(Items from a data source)
* * * * *

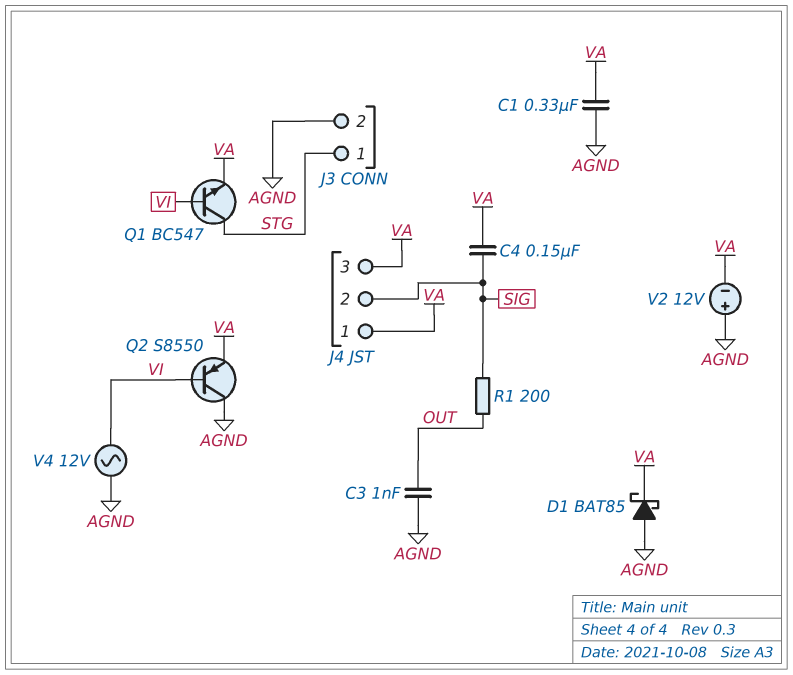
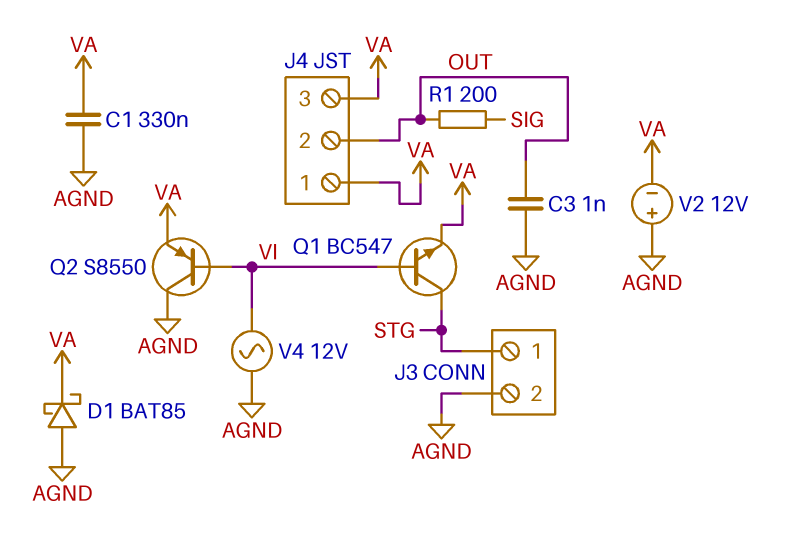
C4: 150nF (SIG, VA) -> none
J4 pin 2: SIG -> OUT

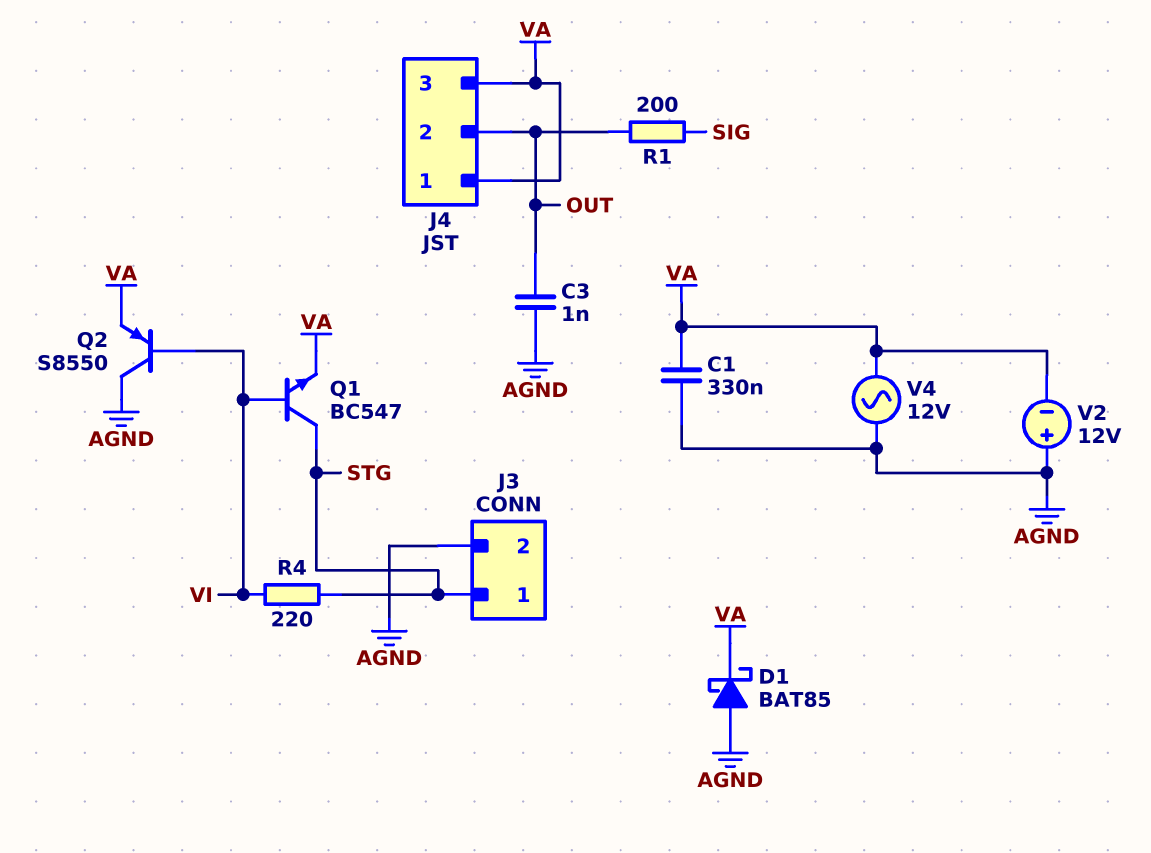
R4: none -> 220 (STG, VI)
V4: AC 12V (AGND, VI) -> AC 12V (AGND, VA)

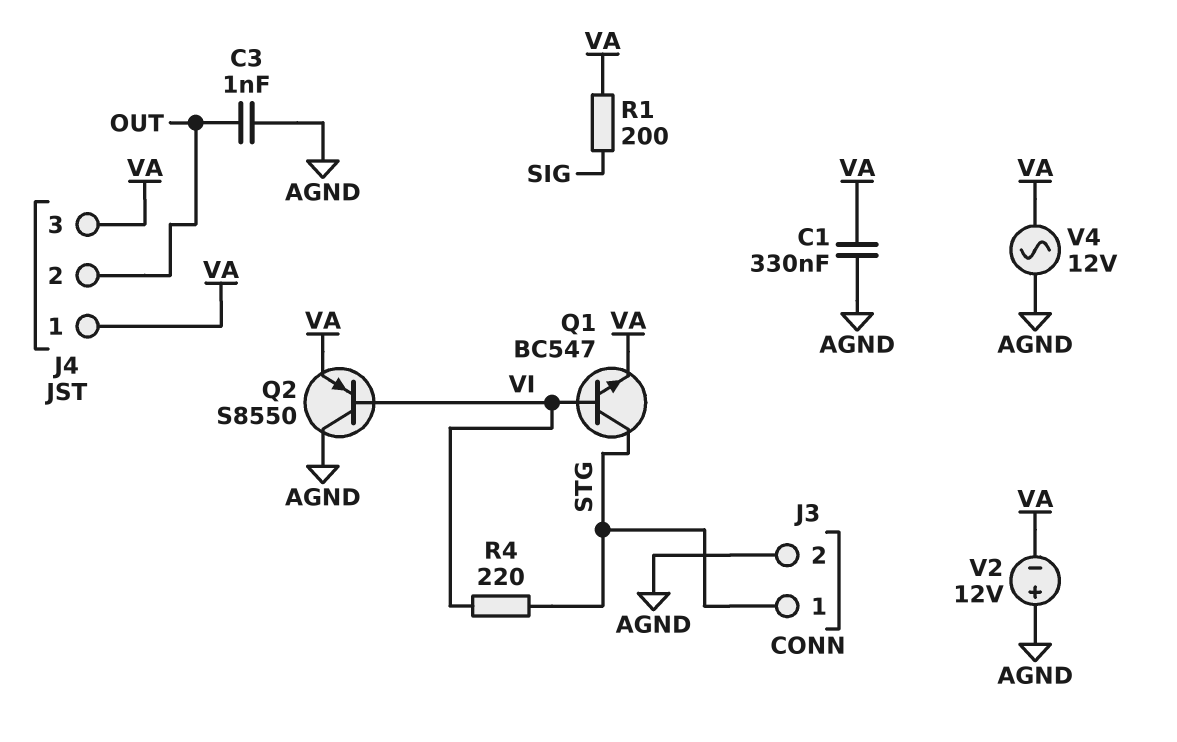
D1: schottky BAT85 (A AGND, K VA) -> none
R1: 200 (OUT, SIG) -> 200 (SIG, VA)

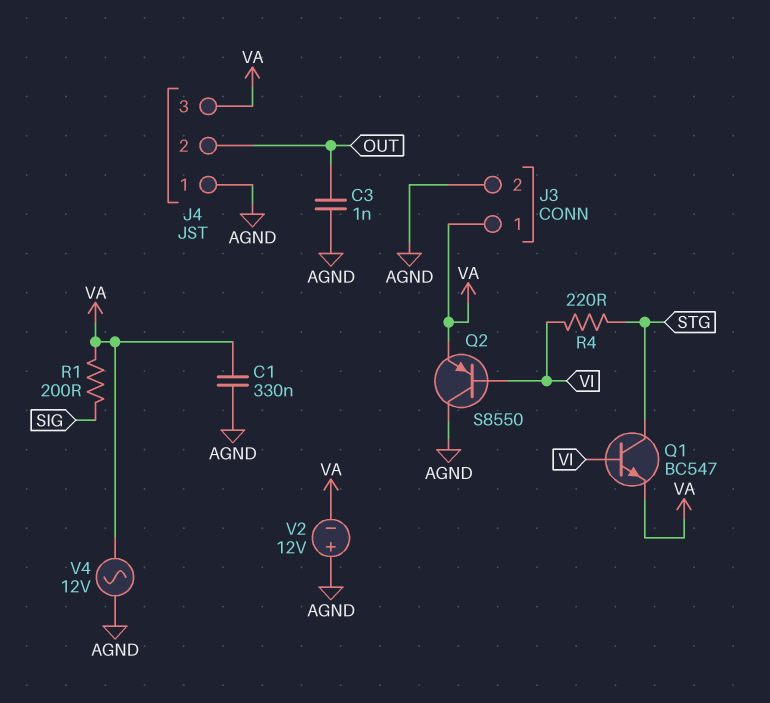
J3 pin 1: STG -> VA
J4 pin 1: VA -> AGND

* * * * *

▶ **WHAT THE TASK ASKS**: Within the entries above, how many lines include the word "none"? Respond with the number only.

▶ **EXPECTED OUTPUT**: 3